What is expected
If a record holds a picture, skip the picture but print everything else exactly.

Records to use
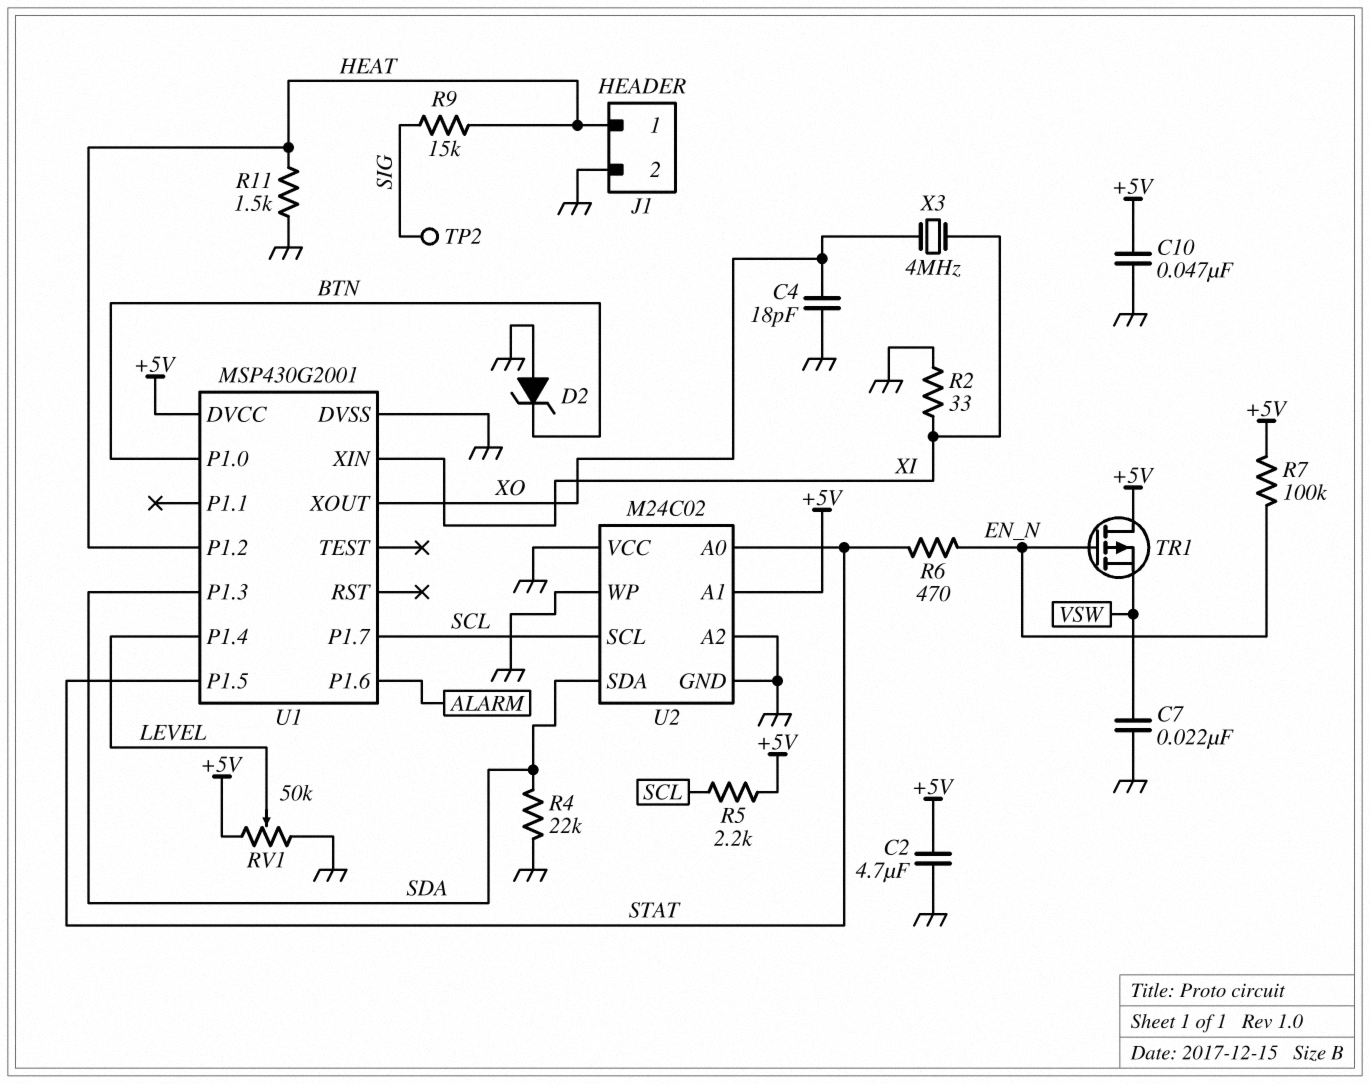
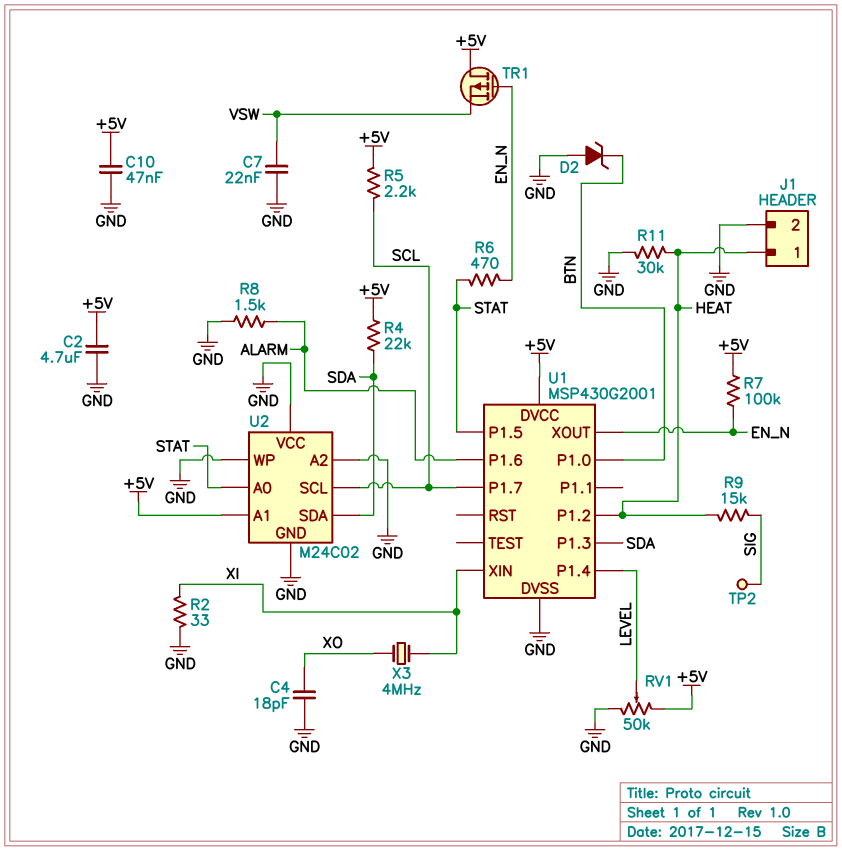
R4: 22k (GND, SDA) -> 22k (+5V, SDA)
R8: none -> 1.5k (ALARM, GND)
R11: 1.5k (GND, HEAT) -> 30k (GND, HEAT)
U1 pin XOUT: XO -> EN_N

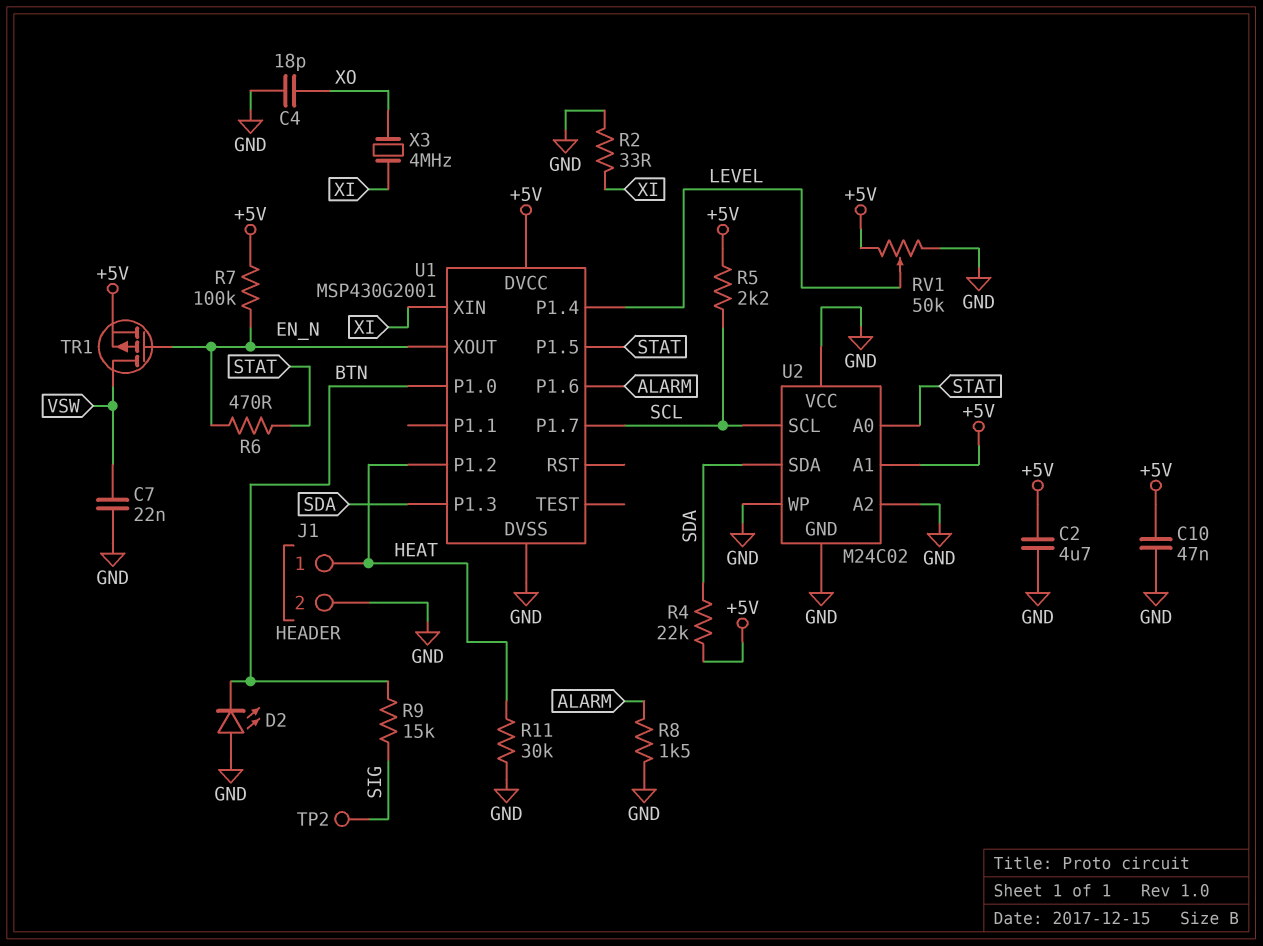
D2: zener (A GND, K BTN) -> LED (A GND, K BTN)
R9: 15k (HEAT, SIG) -> 15k (BTN, SIG)
TR1: PMOS (G EN_N, D +5V, S VSW) -> PMOS (G EN_N, D VSW, S +5V)

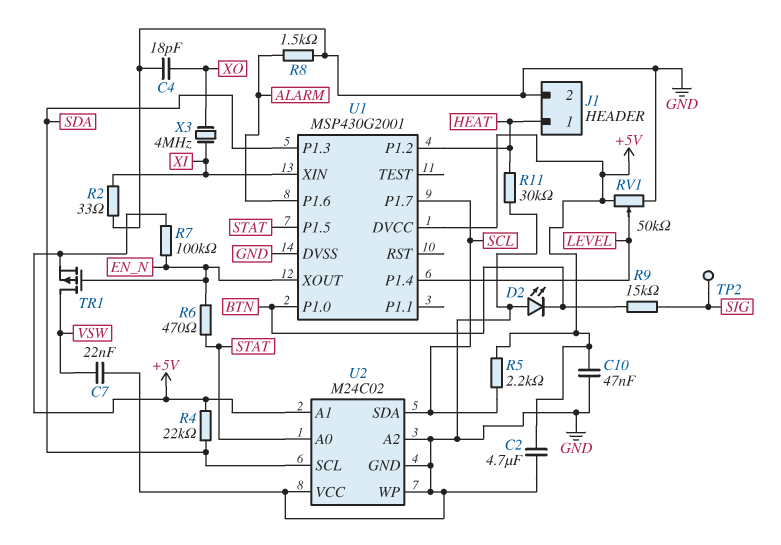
U2 pin SCL: SCL -> SDA
U2 pin SDA: SDA -> SCL

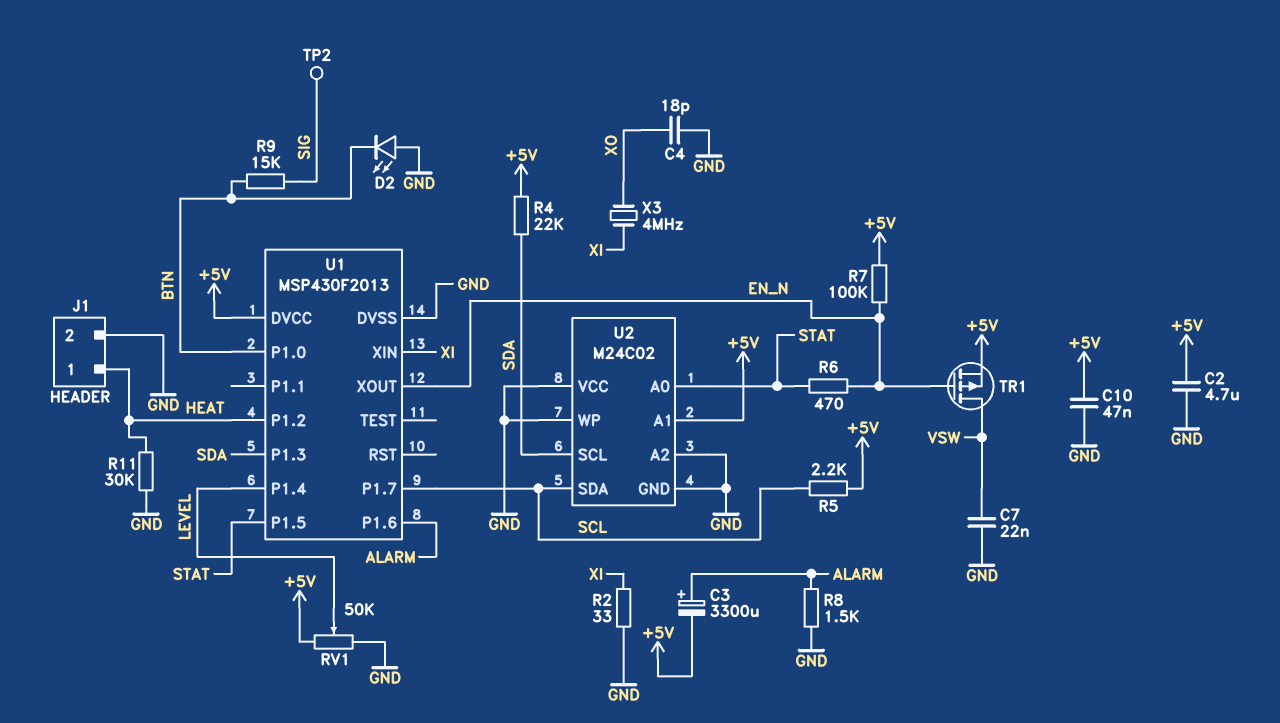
C3: none -> 3300uF (plus ALARM, minus +5V)
U1: MSP430G2001 -> MSP430F2013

Written answer
R4: 22k (GND, SDA) -> 22k (+5V, SDA)
R8: none -> 1.5k (ALARM, GND)
R11: 1.5k (GND, HEAT) -> 30k (GND, HEAT)
U1 pin XOUT: XO -> EN_N

D2: zener (A GND, K BTN) -> LED (A GND, K BTN)
R9: 15k (HEAT, SIG) -> 15k (BTN, SIG)
TR1: PMOS (G EN_N, D +5V, S VSW) -> PMOS (G EN_N, D VSW, S +5V)

U2 pin SCL: SCL -> SDA
U2 pin SDA: SDA -> SCL

C3: none -> 3300uF (plus ALARM, minus +5V)
U1: MSP430G2001 -> MSP430F2013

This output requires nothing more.